====== INFORMATION GIVEN

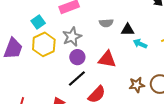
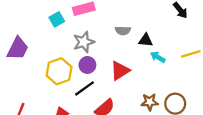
cyan square: (38, 22) -> (57, 19), moved
yellow hexagon: (44, 44) -> (59, 71), moved
red triangle: (107, 59) -> (120, 71), turned -48

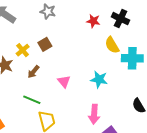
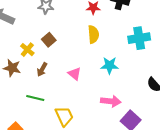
yellow semicircle: (112, 45) -> (93, 34), moved, turned -144
green line: (32, 100) -> (35, 98), moved
pink arrow: (94, 114) -> (111, 101), turned -78

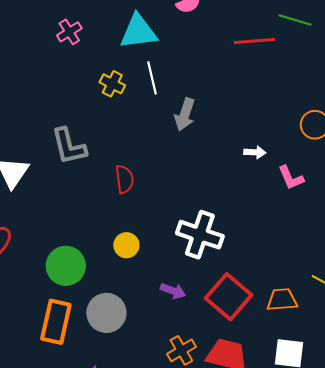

============

# WORK INSTRUCTIONS:
Set the pictures aside and restate word for word only the lines from the line containing "green line: (32, 100) -> (35, 98), moved" through the end of the entries above, both included.

# EXPECTED ANSWER:
green line: (32, 100) -> (35, 98), moved
pink arrow: (94, 114) -> (111, 101), turned -78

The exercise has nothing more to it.